Geospatial object listing tasks
-------------------------

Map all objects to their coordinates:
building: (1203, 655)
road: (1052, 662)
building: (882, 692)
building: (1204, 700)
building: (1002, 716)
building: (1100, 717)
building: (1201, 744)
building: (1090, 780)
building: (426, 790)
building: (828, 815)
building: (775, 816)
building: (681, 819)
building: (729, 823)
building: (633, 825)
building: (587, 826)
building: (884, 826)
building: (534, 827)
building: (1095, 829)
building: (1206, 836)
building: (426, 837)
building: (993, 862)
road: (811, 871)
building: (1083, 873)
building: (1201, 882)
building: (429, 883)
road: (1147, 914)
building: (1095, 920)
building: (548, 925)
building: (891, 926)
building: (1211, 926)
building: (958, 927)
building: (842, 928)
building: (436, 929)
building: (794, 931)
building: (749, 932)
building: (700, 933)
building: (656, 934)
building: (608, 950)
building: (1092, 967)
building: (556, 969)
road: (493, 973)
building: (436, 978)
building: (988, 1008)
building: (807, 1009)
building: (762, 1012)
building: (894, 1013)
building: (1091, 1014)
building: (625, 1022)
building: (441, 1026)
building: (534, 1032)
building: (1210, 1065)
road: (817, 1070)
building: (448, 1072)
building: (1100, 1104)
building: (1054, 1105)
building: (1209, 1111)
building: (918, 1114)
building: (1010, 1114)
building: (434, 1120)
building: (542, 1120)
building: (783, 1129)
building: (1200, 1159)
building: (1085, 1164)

-------------------------

■ **Instructions to follow**
Whatever appears in the data above must be copied word for word.

■ **Finished exercise**
Map all objects to their coordinates:
building: (1203, 655)
road: (1052, 662)
building: (882, 692)
building: (1204, 700)
building: (1002, 716)
building: (1100, 717)
building: (1201, 744)
building: (1090, 780)
building: (426, 790)
building: (828, 815)
building: (775, 816)
building: (681, 819)
building: (729, 823)
building: (633, 825)
building: (587, 826)
building: (884, 826)
building: (534, 827)
building: (1095, 829)
building: (1206, 836)
building: (426, 837)
building: (993, 862)
road: (811, 871)
building: (1083, 873)
building: (1201, 882)
building: (429, 883)
road: (1147, 914)
building: (1095, 920)
building: (548, 925)
building: (891, 926)
building: (1211, 926)
building: (958, 927)
building: (842, 928)
building: (436, 929)
building: (794, 931)
building: (749, 932)
building: (700, 933)
building: (656, 934)
building: (608, 950)
building: (1092, 967)
building: (556, 969)
road: (493, 973)
building: (436, 978)
building: (988, 1008)
building: (807, 1009)
building: (762, 1012)
building: (894, 1013)
building: (1091, 1014)
building: (625, 1022)
building: (441, 1026)
building: (534, 1032)
building: (1210, 1065)
road: (817, 1070)
building: (448, 1072)
building: (1100, 1104)
building: (1054, 1105)
building: (1209, 1111)
building: (918, 1114)
building: (1010, 1114)
building: (434, 1120)
building: (542, 1120)
building: (783, 1129)
building: (1200, 1159)
building: (1085, 1164)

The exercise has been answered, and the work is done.